#### WHAT IS EXPECTED
All of the data below must be repeated exactly.

INPUT section start

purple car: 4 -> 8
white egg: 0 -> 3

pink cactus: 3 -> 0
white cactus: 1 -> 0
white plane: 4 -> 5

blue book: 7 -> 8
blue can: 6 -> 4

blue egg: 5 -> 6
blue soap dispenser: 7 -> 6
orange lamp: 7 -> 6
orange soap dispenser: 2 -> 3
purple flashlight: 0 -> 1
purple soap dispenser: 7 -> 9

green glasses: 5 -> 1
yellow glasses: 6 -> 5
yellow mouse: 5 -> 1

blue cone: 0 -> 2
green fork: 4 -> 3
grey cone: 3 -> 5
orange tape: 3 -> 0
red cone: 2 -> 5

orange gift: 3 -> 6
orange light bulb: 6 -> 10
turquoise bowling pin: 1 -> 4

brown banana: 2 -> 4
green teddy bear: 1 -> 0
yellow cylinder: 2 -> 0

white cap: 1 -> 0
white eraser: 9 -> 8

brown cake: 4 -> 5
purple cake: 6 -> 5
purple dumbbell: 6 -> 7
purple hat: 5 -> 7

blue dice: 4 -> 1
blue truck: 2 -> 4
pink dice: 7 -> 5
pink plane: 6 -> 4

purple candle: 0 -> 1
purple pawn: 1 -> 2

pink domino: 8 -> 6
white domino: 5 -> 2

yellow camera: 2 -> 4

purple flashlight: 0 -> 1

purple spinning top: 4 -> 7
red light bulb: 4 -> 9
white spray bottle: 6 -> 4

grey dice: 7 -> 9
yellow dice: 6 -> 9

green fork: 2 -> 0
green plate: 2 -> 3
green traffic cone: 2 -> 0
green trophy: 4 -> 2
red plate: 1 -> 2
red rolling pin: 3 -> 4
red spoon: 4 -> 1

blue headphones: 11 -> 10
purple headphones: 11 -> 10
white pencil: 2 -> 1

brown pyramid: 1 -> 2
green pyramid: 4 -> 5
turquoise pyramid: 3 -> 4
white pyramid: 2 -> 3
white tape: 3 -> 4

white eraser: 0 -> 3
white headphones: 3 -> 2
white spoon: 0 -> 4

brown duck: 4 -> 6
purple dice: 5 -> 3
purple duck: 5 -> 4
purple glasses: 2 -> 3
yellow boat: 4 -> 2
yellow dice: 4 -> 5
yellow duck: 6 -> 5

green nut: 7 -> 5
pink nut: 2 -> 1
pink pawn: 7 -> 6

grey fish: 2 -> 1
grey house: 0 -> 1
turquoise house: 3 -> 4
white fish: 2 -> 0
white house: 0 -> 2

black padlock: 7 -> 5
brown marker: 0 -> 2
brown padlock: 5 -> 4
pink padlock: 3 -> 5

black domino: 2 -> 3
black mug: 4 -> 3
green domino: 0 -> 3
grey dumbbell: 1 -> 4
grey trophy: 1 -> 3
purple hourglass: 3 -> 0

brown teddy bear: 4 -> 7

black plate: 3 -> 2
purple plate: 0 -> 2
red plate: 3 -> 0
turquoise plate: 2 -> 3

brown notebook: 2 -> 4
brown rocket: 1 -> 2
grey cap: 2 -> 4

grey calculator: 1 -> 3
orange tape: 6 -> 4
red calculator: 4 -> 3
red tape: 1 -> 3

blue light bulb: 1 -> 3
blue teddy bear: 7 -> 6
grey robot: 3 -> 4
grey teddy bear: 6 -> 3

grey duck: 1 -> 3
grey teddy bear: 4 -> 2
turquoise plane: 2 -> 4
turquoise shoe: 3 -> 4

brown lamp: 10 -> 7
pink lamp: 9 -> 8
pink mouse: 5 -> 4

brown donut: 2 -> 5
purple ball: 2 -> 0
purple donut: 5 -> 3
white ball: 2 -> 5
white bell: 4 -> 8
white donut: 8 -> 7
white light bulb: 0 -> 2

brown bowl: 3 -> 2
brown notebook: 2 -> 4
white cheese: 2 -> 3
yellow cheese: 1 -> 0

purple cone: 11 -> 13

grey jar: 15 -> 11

INPUT section end

#### RESULT OF THIS EXERCISE
purple car: 4 -> 8
white egg: 0 -> 3

pink cactus: 3 -> 0
white cactus: 1 -> 0
white plane: 4 -> 5

blue book: 7 -> 8
blue can: 6 -> 4

blue egg: 5 -> 6
blue soap dispenser: 7 -> 6
orange lamp: 7 -> 6
orange soap dispenser: 2 -> 3
purple flashlight: 0 -> 1
purple soap dispenser: 7 -> 9

green glasses: 5 -> 1
yellow glasses: 6 -> 5
yellow mouse: 5 -> 1

blue cone: 0 -> 2
green fork: 4 -> 3
grey cone: 3 -> 5
orange tape: 3 -> 0
red cone: 2 -> 5

orange gift: 3 -> 6
orange light bulb: 6 -> 10
turquoise bowling pin: 1 -> 4

brown banana: 2 -> 4
green teddy bear: 1 -> 0
yellow cylinder: 2 -> 0

white cap: 1 -> 0
white eraser: 9 -> 8

brown cake: 4 -> 5
purple cake: 6 -> 5
purple dumbbell: 6 -> 7
purple hat: 5 -> 7

blue dice: 4 -> 1
blue truck: 2 -> 4
pink dice: 7 -> 5
pink plane: 6 -> 4

purple candle: 0 -> 1
purple pawn: 1 -> 2

pink domino: 8 -> 6
white domino: 5 -> 2

yellow camera: 2 -> 4

purple flashlight: 0 -> 1

purple spinning top: 4 -> 7
red light bulb: 4 -> 9
white spray bottle: 6 -> 4

grey dice: 7 -> 9
yellow dice: 6 -> 9

green fork: 2 -> 0
green plate: 2 -> 3
green traffic cone: 2 -> 0
green trophy: 4 -> 2
red plate: 1 -> 2
red rolling pin: 3 -> 4
red spoon: 4 -> 1

blue headphones: 11 -> 10
purple headphones: 11 -> 10
white pencil: 2 -> 1

brown pyramid: 1 -> 2
green pyramid: 4 -> 5
turquoise pyramid: 3 -> 4
white pyramid: 2 -> 3
white tape: 3 -> 4

white eraser: 0 -> 3
white headphones: 3 -> 2
white spoon: 0 -> 4

brown duck: 4 -> 6
purple dice: 5 -> 3
purple duck: 5 -> 4
purple glasses: 2 -> 3
yellow boat: 4 -> 2
yellow dice: 4 -> 5
yellow duck: 6 -> 5

green nut: 7 -> 5
pink nut: 2 -> 1
pink pawn: 7 -> 6

grey fish: 2 -> 1
grey house: 0 -> 1
turquoise house: 3 -> 4
white fish: 2 -> 0
white house: 0 -> 2

black padlock: 7 -> 5
brown marker: 0 -> 2
brown padlock: 5 -> 4
pink padlock: 3 -> 5

black domino: 2 -> 3
black mug: 4 -> 3
green domino: 0 -> 3
grey dumbbell: 1 -> 4
grey trophy: 1 -> 3
purple hourglass: 3 -> 0

brown teddy bear: 4 -> 7

black plate: 3 -> 2
purple plate: 0 -> 2
red plate: 3 -> 0
turquoise plate: 2 -> 3

brown notebook: 2 -> 4
brown rocket: 1 -> 2
grey cap: 2 -> 4

grey calculator: 1 -> 3
orange tape: 6 -> 4
red calculator: 4 -> 3
red tape: 1 -> 3

blue light bulb: 1 -> 3
blue teddy bear: 7 -> 6
grey robot: 3 -> 4
grey teddy bear: 6 -> 3

grey duck: 1 -> 3
grey teddy bear: 4 -> 2
turquoise plane: 2 -> 4
turquoise shoe: 3 -> 4

brown lamp: 10 -> 7
pink lamp: 9 -> 8
pink mouse: 5 -> 4

brown donut: 2 -> 5
purple ball: 2 -> 0
purple donut: 5 -> 3
white ball: 2 -> 5
white bell: 4 -> 8
white donut: 8 -> 7
white light bulb: 0 -> 2

brown bowl: 3 -> 2
brown notebook: 2 -> 4
white cheese: 2 -> 3
yellow cheese: 1 -> 0

purple cone: 11 -> 13

grey jar: 15 -> 11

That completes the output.